Show each line from the rows below that contains the string "kern", copied in full. Case counts, so only lines that match it letter for letter qualify.

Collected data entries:
#####

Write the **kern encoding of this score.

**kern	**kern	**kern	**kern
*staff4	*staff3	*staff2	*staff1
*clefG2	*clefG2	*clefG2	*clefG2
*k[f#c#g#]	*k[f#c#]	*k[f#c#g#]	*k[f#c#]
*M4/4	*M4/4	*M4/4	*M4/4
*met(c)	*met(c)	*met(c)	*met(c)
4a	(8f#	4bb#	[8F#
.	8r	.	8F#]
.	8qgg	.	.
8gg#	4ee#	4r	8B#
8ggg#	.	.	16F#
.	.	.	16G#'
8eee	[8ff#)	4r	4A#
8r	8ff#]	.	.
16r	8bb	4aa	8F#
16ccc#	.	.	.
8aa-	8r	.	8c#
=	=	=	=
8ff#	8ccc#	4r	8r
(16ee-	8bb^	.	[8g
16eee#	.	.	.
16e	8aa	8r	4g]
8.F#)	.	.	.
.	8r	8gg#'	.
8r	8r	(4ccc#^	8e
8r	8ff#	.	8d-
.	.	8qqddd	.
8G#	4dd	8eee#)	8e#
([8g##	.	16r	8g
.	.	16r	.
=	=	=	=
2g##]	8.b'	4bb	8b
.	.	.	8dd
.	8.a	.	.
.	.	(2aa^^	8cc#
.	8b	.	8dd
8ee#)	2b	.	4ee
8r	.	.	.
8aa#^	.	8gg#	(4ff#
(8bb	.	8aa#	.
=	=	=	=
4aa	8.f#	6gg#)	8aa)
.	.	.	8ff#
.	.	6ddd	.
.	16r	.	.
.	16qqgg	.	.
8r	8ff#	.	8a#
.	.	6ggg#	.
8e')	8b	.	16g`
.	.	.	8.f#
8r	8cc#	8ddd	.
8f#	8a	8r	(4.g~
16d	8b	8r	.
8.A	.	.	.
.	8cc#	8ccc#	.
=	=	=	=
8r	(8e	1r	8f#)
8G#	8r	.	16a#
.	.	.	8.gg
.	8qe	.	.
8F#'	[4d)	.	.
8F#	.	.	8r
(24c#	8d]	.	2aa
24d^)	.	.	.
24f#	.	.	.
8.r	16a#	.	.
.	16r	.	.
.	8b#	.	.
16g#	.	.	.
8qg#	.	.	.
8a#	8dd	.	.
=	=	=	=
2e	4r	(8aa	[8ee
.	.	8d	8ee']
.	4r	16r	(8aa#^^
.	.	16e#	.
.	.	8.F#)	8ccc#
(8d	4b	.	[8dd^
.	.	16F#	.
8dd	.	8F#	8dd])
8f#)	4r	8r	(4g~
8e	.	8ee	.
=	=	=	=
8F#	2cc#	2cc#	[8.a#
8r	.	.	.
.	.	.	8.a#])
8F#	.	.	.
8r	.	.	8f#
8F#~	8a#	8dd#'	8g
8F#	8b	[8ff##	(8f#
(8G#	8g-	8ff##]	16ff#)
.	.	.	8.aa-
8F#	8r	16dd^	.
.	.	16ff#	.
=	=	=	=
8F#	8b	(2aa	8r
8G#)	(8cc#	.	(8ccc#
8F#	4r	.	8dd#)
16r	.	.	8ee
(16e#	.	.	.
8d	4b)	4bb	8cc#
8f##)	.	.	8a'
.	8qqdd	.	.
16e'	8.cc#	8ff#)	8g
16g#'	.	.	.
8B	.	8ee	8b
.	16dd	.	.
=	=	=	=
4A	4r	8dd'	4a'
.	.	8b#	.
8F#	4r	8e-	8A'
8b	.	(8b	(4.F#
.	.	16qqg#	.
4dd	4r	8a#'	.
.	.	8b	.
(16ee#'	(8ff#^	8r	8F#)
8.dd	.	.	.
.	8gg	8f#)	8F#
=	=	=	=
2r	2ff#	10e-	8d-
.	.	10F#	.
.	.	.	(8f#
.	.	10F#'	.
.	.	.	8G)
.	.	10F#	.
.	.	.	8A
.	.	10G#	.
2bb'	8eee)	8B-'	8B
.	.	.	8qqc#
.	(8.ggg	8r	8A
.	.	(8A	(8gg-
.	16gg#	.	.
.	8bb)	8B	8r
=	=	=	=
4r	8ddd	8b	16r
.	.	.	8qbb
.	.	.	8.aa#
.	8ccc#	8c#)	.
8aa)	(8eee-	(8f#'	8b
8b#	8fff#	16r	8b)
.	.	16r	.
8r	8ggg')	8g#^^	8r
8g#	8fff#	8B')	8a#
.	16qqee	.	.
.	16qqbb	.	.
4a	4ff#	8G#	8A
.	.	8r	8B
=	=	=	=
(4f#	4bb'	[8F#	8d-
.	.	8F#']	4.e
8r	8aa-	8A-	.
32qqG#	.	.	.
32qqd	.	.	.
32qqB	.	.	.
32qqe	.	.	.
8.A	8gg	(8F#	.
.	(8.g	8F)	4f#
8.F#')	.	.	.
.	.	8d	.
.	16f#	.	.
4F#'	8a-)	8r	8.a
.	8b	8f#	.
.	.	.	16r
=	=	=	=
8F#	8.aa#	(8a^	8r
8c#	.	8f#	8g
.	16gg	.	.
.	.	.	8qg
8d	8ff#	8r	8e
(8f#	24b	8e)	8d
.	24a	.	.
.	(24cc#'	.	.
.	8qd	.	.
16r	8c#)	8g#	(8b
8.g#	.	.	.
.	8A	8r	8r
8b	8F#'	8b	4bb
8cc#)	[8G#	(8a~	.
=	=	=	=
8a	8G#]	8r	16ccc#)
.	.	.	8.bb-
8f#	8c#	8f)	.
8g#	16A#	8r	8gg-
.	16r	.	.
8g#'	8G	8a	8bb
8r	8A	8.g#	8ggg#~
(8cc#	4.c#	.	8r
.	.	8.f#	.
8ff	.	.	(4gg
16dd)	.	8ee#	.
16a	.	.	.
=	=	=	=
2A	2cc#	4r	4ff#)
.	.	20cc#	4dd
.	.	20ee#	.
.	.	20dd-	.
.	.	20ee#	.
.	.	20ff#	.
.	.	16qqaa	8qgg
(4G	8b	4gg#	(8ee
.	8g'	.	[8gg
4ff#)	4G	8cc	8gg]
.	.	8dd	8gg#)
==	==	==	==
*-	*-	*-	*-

#####

Finished exercise:
Write the **kern encoding of this score.
**kern	**kern	**kern	**kern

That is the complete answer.